REQUIREMENT:
Return every line of the listing that includes the string "down".

SUPPLIED MATERIAL:

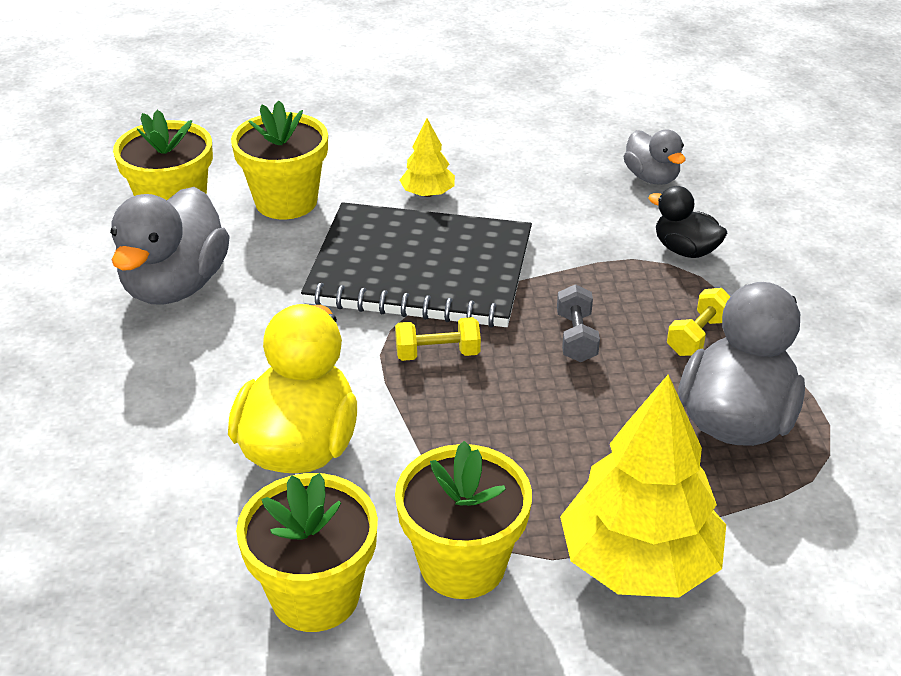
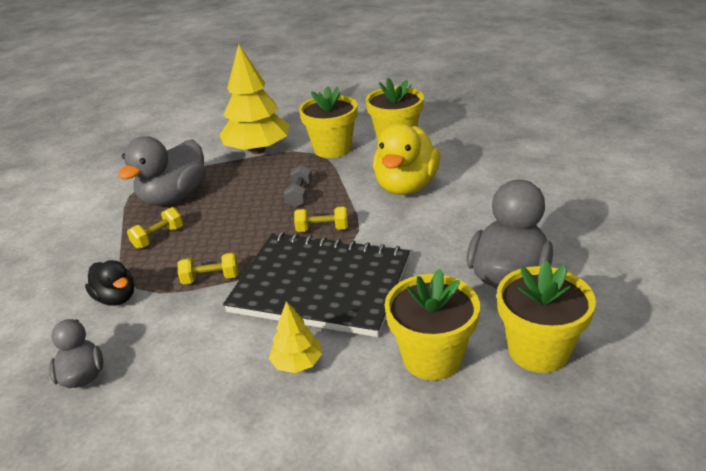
camera: 170 degrees left, 5 degrees down
(573, 276) = (211, 278): none -> yellow dumbbell
(576, 337) = (233, 237): grey dumbbell -> grey dumbbell (299, 195)

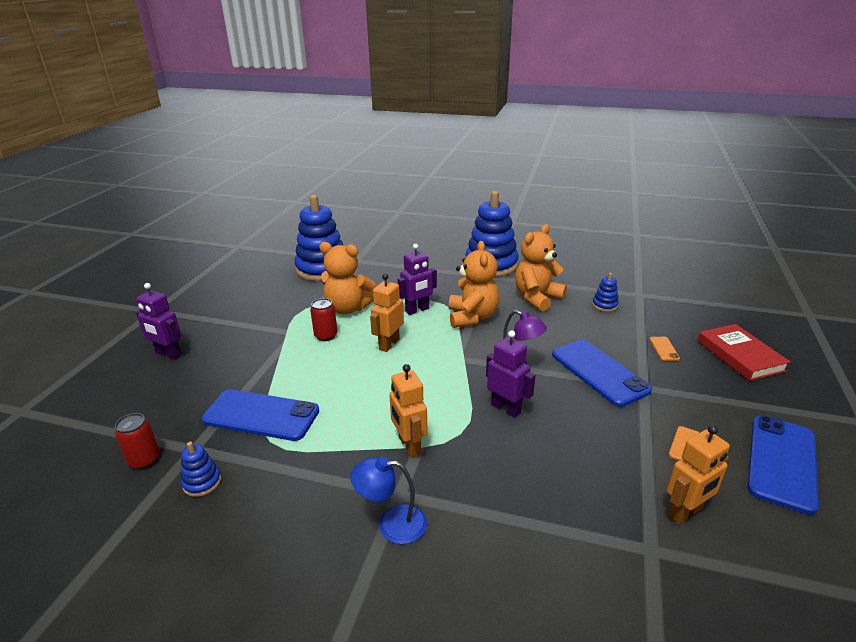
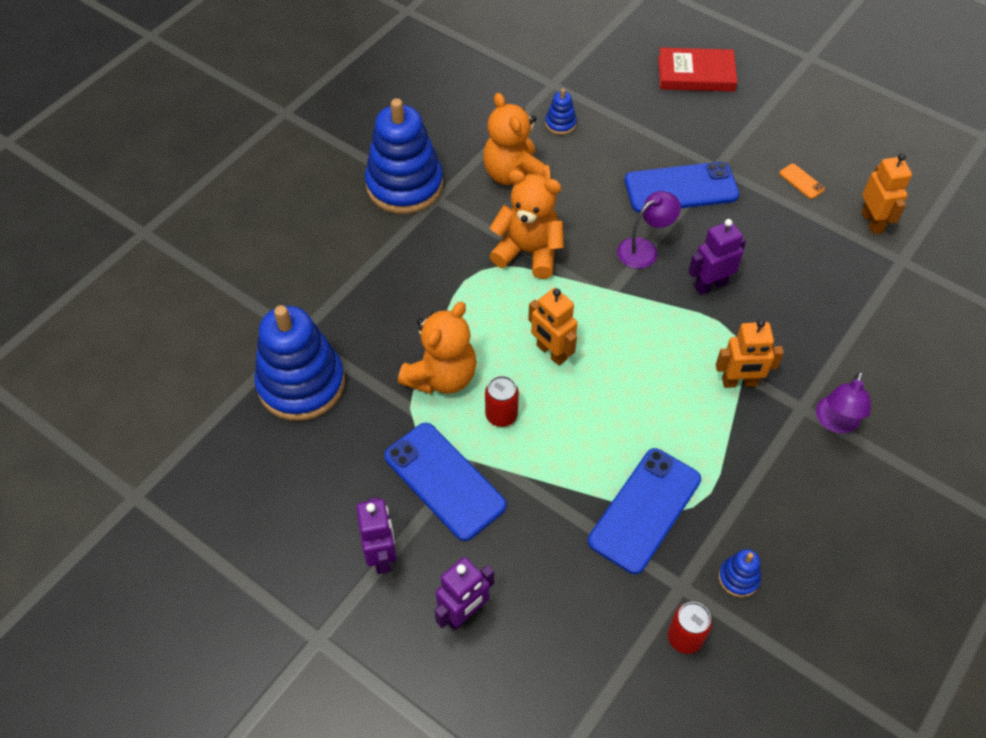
camera: 70 degrees left, 25 degrees up
(392, 524) = (835, 423): blue lamp -> purple lamp
(417, 310) = (484, 301): purple robot -> purple robot (382, 555)
(664, 349) = (663, 120): orange phone -> none
(782, 462) = (838, 134): blue phone -> blue phone (444, 481)

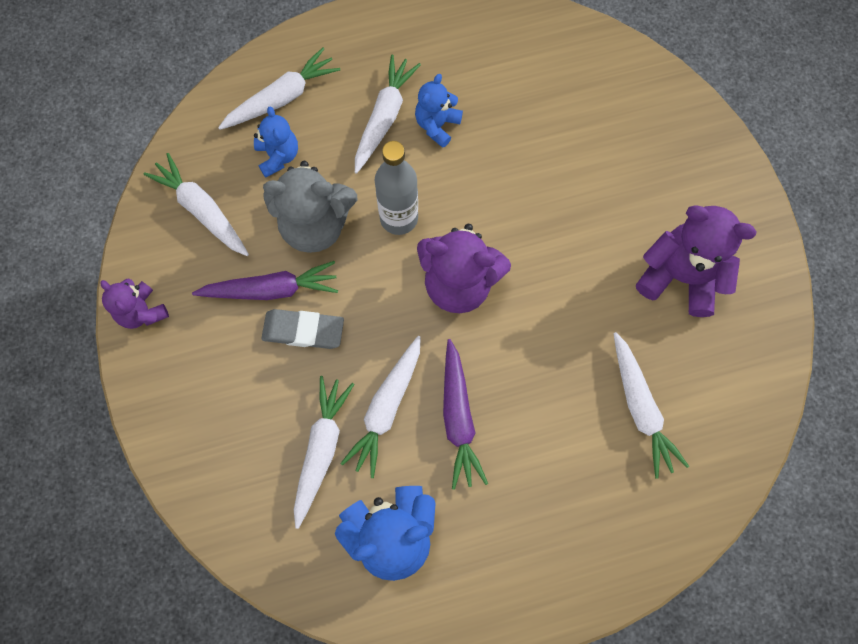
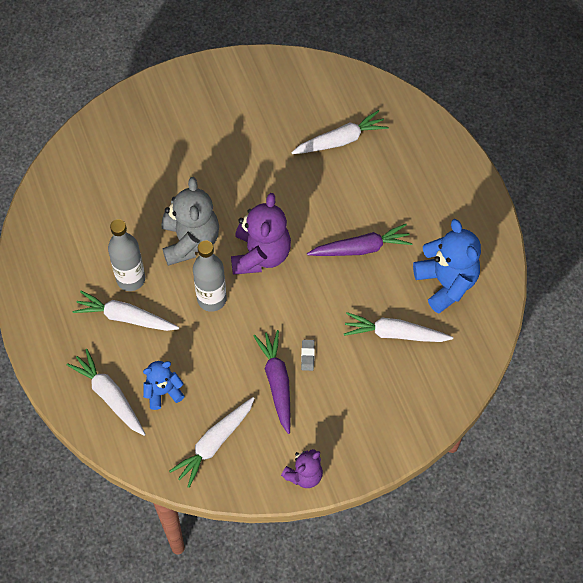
camera: 95 degrees left, 10 degrees down
(303, 330) = (307, 356): grey eraser -> grey eraser, size x0.52
(315, 225) = (221, 357): grey teddy bear -> grey teddy bear (190, 241)
(386, 408) = (360, 294): white carrot -> none
(437, 125) = (131, 279): blue teddy bear -> grey bottle
(680, 276) = (244, 118): purple teddy bear -> none

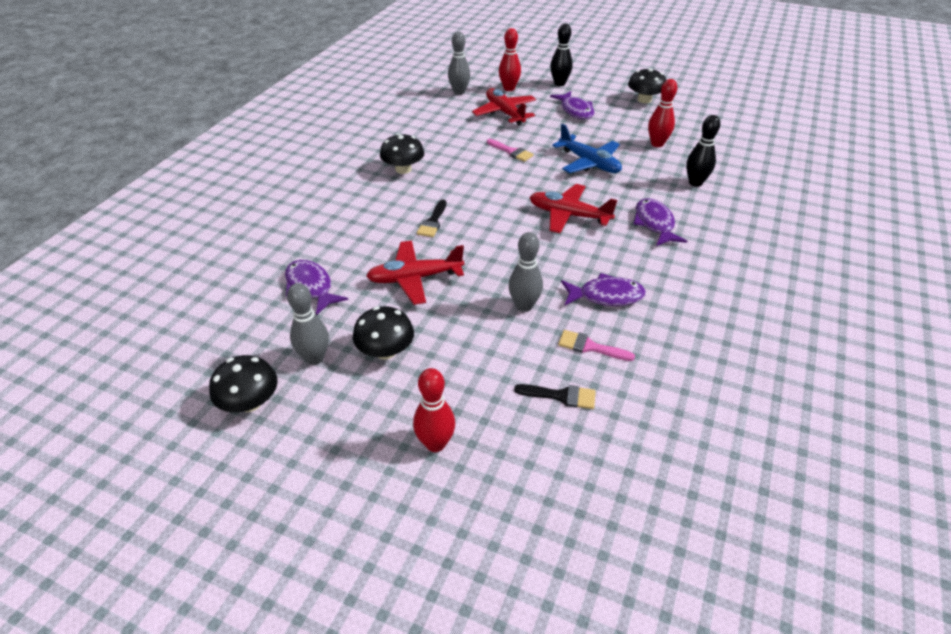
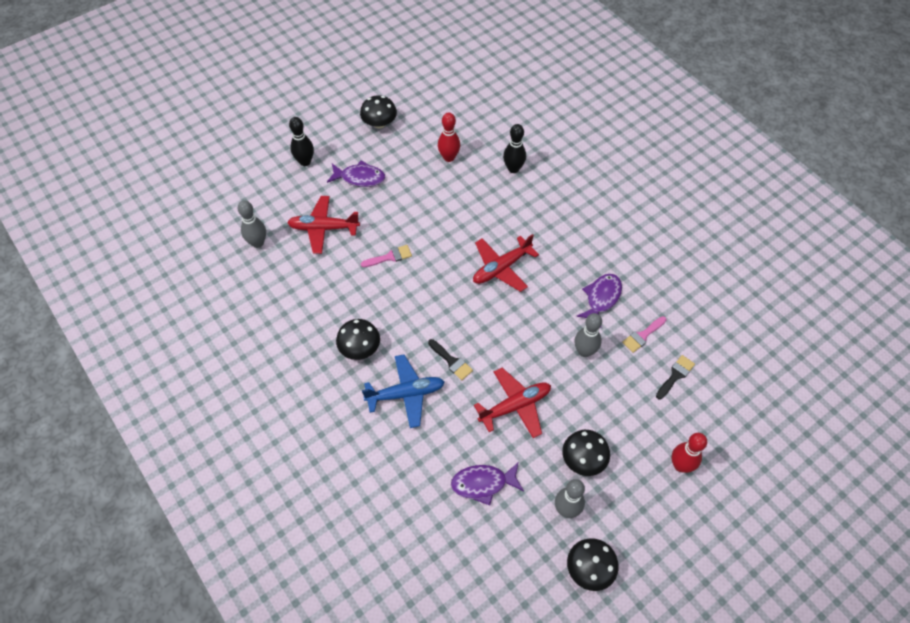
camera: 60 degrees left, 15 degrees up
(415, 278) = (515, 406): red plane -> red plane turned 135 degrees counterclockwise
(509, 88) = (283, 202): red bowling pin -> none
(589, 163) = (443, 215): blue plane -> blue plane (406, 394)
(654, 223) = (544, 223): purple fish -> none

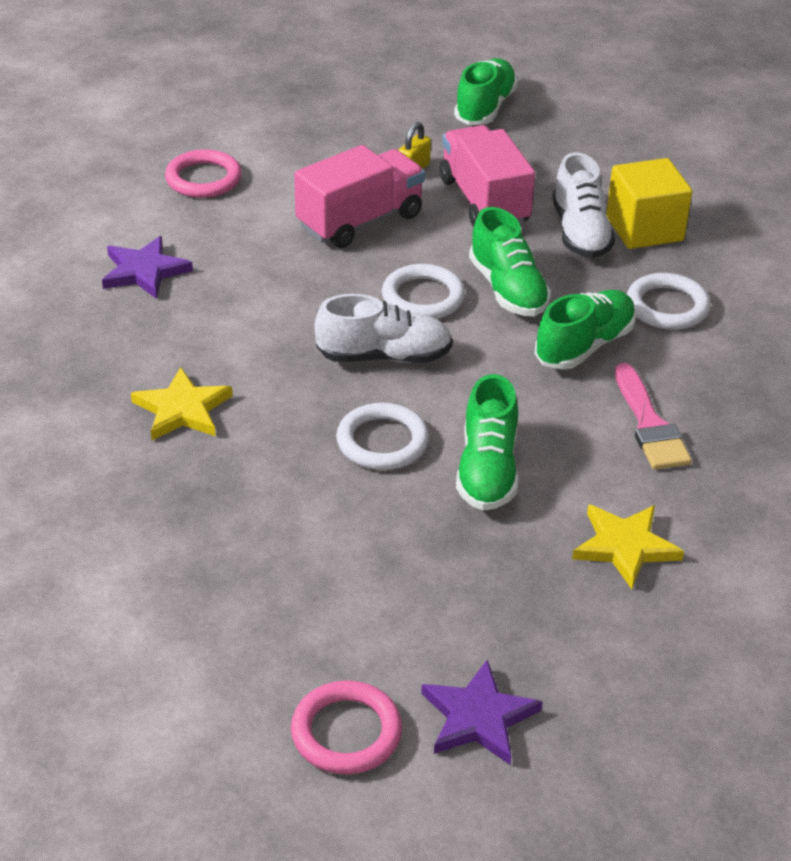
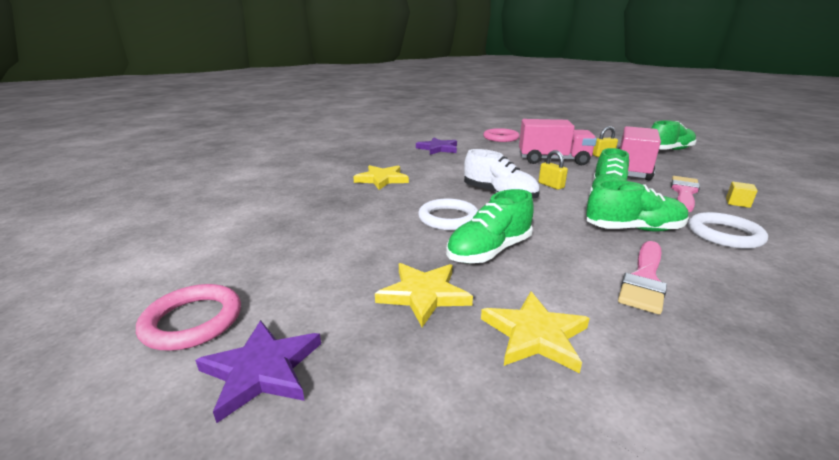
camera: 45 degrees right, 15 degrees down
(423, 297) = (551, 185): white ring -> yellow padlock
(498, 566) = (424, 294): none -> yellow star
(580, 232) = (684, 192): white shoe -> pink brush
(644, 229) = (737, 203): yellow cube -> yellow cube, size x0.43

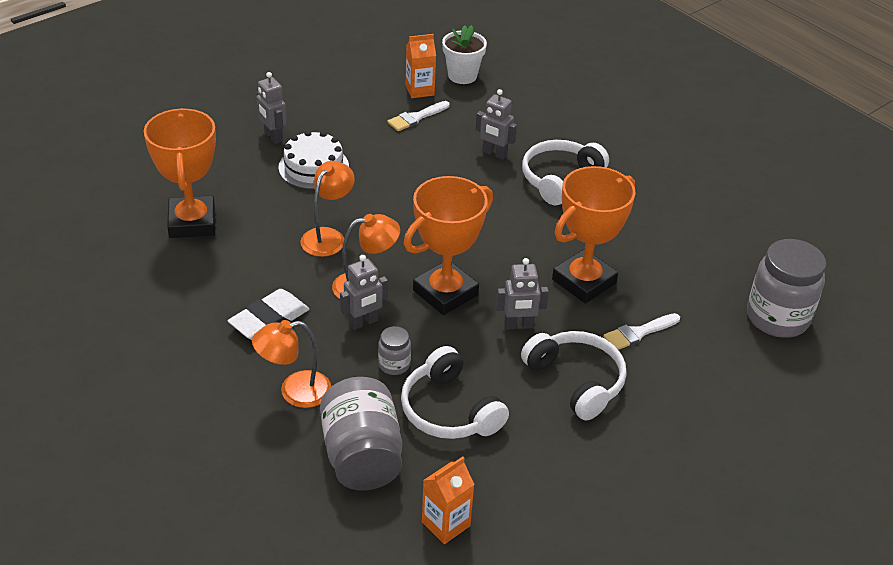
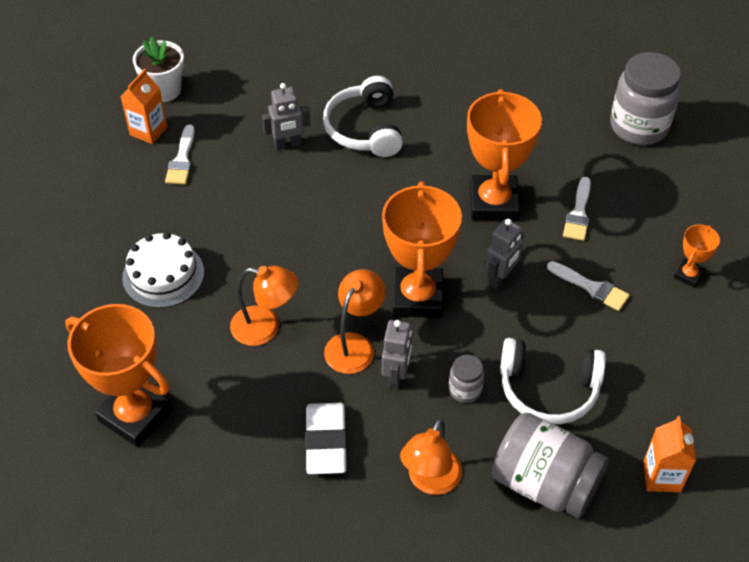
camera: 45 degrees left, 10 degrees up
(273, 137) = (86, 275): grey robot -> none
(328, 236) = (265, 328): orange lamp -> orange lamp turned 120 degrees clockwise
(576, 381) = (591, 287): white headphones -> white brush
(665, 432) = (688, 275): none -> orange trophy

OUTPUT BELOW:
camera: 170 degrees left, 5 degrees down
camera: 95 degrees left, 10 degrees down
camera: 45 degrees right, 15 degrees down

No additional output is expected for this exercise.